▸ TASK TO COMPLETE
From the data below, retype exactly the lines starting with the one that contains "orange cross: (469, 730)" and ending with the one that contains "orange hexagon: (399, 803)", both included.

▸ EXTRACTED RECORDS
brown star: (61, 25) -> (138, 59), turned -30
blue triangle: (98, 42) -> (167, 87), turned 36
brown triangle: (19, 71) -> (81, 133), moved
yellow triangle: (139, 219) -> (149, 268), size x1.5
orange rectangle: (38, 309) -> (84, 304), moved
---
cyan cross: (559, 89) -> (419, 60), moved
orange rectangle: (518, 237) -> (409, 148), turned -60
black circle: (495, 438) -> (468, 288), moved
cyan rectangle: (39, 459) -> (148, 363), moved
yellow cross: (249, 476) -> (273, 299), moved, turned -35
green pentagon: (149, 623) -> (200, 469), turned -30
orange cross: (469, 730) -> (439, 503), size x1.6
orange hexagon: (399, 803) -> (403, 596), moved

▸ REPLY
orange cross: (469, 730) -> (439, 503), size x1.6
orange hexagon: (399, 803) -> (403, 596), moved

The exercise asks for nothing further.